Problem description>
From the first line to the last, copy the listing exactly and omit the pictures.
====== Given data ======
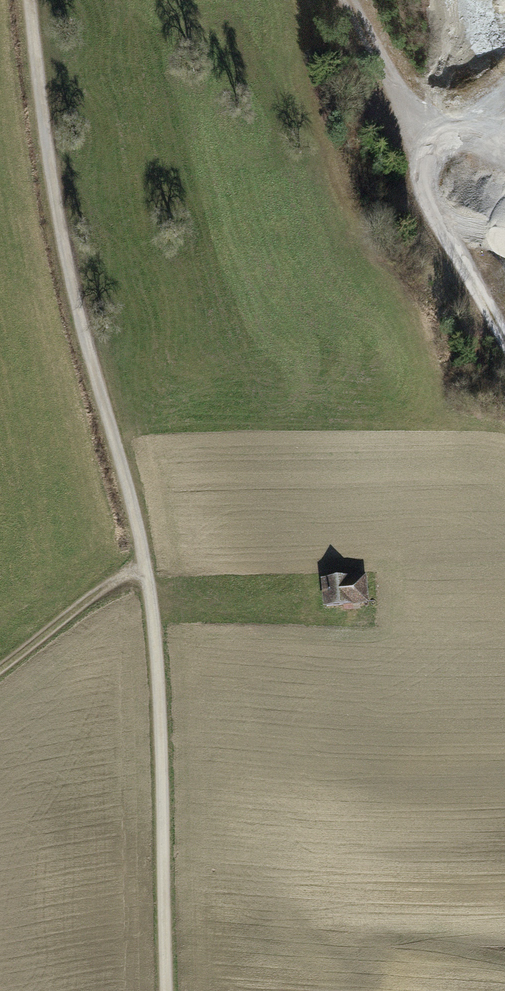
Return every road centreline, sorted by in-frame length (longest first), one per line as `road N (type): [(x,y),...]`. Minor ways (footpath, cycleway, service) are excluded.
road 1 (track): [(166,990),(156,658),(143,560),(116,439),(67,282),(28,0)]
road 2 (track): [(504,338),(416,162),(504,104)]
road 3 (track): [(143,560),(0,670)]
road 4 (track): [(416,162),(337,0)]

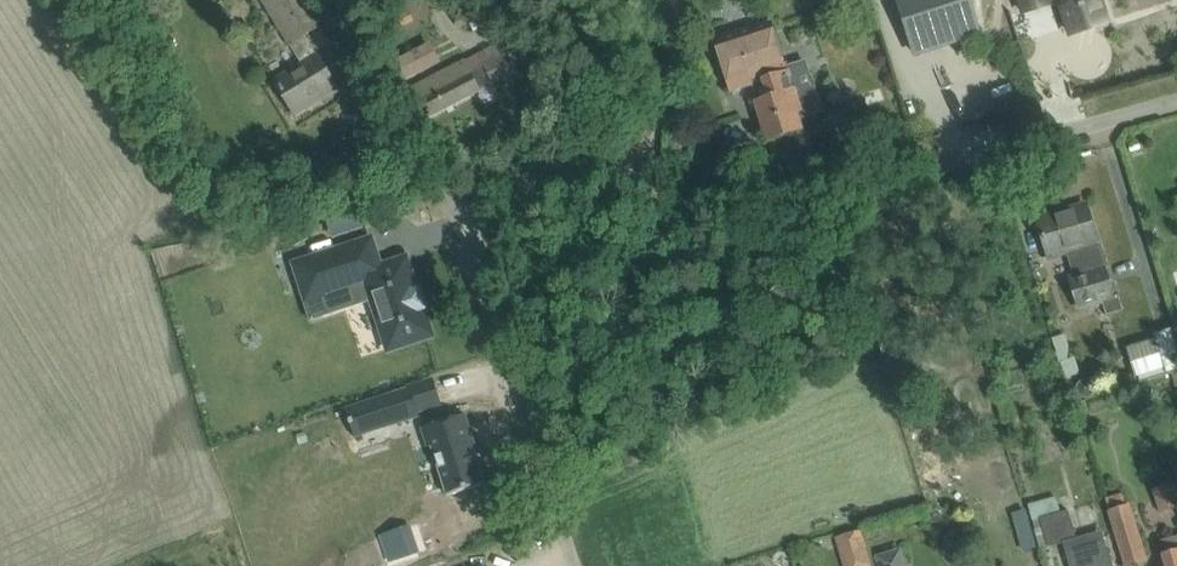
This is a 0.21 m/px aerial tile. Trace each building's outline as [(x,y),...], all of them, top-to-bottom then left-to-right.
[(338,88),(305,36),(324,24),(311,3),(309,0),(263,0),(304,65),(276,82),(283,93),(296,114),(338,88)] [(481,16),(472,0),(452,0),(446,3),(460,28),(481,16)] [(976,0),(904,0),(922,52),(986,30),(976,0)] [(1024,11),(1049,3),(1048,0),(1020,0),(1024,11)] [(1071,34),(1108,22),(1101,0),(1061,0),(1071,34)] [(725,67),(732,92),(753,85),(752,80),(769,75),(787,69),(787,67),(781,49),(781,48),(774,26),(773,24),(772,22),(743,31),(716,39),(717,42),(724,66),(725,67)] [(507,49),(506,45),(503,47),(503,46),(494,49),(497,58),(490,62),(485,52),(414,89),(429,117),(516,71),(505,50),(507,49)] [(789,74),(770,80),(776,98),(759,104),(770,140),(801,130),(797,119),(822,111),(814,86),(805,89),(800,70),(789,74)] [(1119,296),(1114,297),(1087,205),(1038,220),(1045,243),(1050,257),(1072,250),(1080,277),(1071,280),(1080,308),(1102,301),(1107,316),(1124,310),(1119,296)] [(370,242),(298,266),(309,296),(309,297),(323,292),(329,309),(374,295),(375,301),(391,347),(429,334),(421,308),(424,307),(419,292),(416,293),(405,261),(379,270),(370,242)] [(1130,348),(1139,382),(1174,373),(1176,372),(1176,345),(1173,330),(1154,334),(1156,342),(1130,348)] [(1078,383),(1076,388),(1077,391),(1078,393),(1083,396),(1088,396),(1092,392),(1094,388),(1093,385),(1092,383),(1088,380),(1082,380),(1078,383)] [(410,387),(347,408),(359,439),(421,417),(410,387)] [(1009,401),(998,404),(1003,422),(1015,419),(1009,401)] [(465,414),(422,428),(428,447),(431,447),(447,496),(485,484),(474,449),(476,448),(465,414)] [(1176,510),(1176,493),(1174,484),(1152,490),(1160,515),(1176,510)] [(1060,514),(1057,499),(1028,506),(1039,549),(1077,540),(1070,512),(1060,514)] [(382,513),(394,545),(425,534),(414,502),(382,513)] [(1146,561),(1128,506),(1110,512),(1127,565),(1128,565),(1146,561)] [(843,560),(867,553),(860,530),(836,537),(843,560)] [(1161,540),(1165,555),(1168,565),(1176,565),(1176,535),(1161,540)] [(1072,565),(1113,565),(1106,541),(1068,552),(1072,565)] [(901,550),(875,558),(878,565),(906,565),(901,550)]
======
Result of this task>
Return every road centreline, sorted by in-frame length (longest first), one per line as `road N (type): [(x,y),...]`. Minor ways (footpath, cycleway, service) are excluded.
road 1 (track): [(166,990),(156,658),(143,560),(116,439),(67,282),(28,0)]
road 2 (track): [(504,338),(416,162),(504,104)]
road 3 (track): [(143,560),(0,670)]
road 4 (track): [(416,162),(337,0)]

This is a 0.21 m/px aerial tile. Trace each building's outline as [(x,y),...], all of them, top-to-bottom then left-to-right.
[(338,88),(305,36),(324,24),(311,3),(309,0),(263,0),(304,65),(276,82),(283,93),(296,114),(338,88)] [(481,16),(472,0),(452,0),(446,3),(460,28),(481,16)] [(976,0),(904,0),(922,52),(986,30),(976,0)] [(1024,11),(1049,3),(1048,0),(1020,0),(1024,11)] [(1071,34),(1108,22),(1101,0),(1061,0),(1071,34)] [(725,67),(732,92),(753,85),(752,80),(769,75),(787,69),(787,67),(781,49),(781,48),(774,26),(773,24),(772,22),(743,31),(716,39),(717,42),(724,66),(725,67)] [(507,49),(506,45),(503,47),(503,46),(494,49),(497,58),(490,62),(485,52),(414,89),(429,117),(516,71),(505,50),(507,49)] [(789,74),(770,80),(776,98),(759,104),(770,140),(801,130),(797,119),(822,111),(814,86),(805,89),(800,70),(789,74)] [(1119,296),(1114,297),(1087,205),(1038,220),(1045,243),(1050,257),(1072,250),(1080,277),(1071,280),(1080,308),(1102,301),(1107,316),(1124,310),(1119,296)] [(370,242),(298,266),(309,296),(309,297),(323,292),(329,309),(374,295),(375,301),(391,347),(429,334),(421,308),(424,307),(419,292),(416,293),(405,261),(379,270),(370,242)] [(1130,348),(1139,382),(1174,373),(1176,372),(1176,345),(1173,330),(1154,334),(1156,342),(1130,348)] [(1078,383),(1076,388),(1077,391),(1078,393),(1083,396),(1088,396),(1092,392),(1094,388),(1093,385),(1092,383),(1088,380),(1082,380),(1078,383)] [(410,387),(347,408),(359,439),(421,417),(410,387)] [(1009,401),(998,404),(1003,422),(1015,419),(1009,401)] [(465,414),(422,428),(428,447),(431,447),(447,496),(485,484),(474,449),(476,448),(465,414)] [(1176,510),(1176,493),(1174,484),(1152,490),(1160,515),(1176,510)] [(1060,514),(1057,499),(1028,506),(1039,549),(1077,540),(1070,512),(1060,514)] [(382,513),(394,545),(425,534),(414,502),(382,513)] [(1146,561),(1128,506),(1110,512),(1127,565),(1128,565),(1146,561)] [(843,560),(867,553),(860,530),(836,537),(843,560)] [(1161,540),(1165,555),(1168,565),(1176,565),(1176,535),(1161,540)] [(1072,565),(1113,565),(1106,541),(1068,552),(1072,565)] [(901,550),(875,558),(878,565),(906,565),(901,550)]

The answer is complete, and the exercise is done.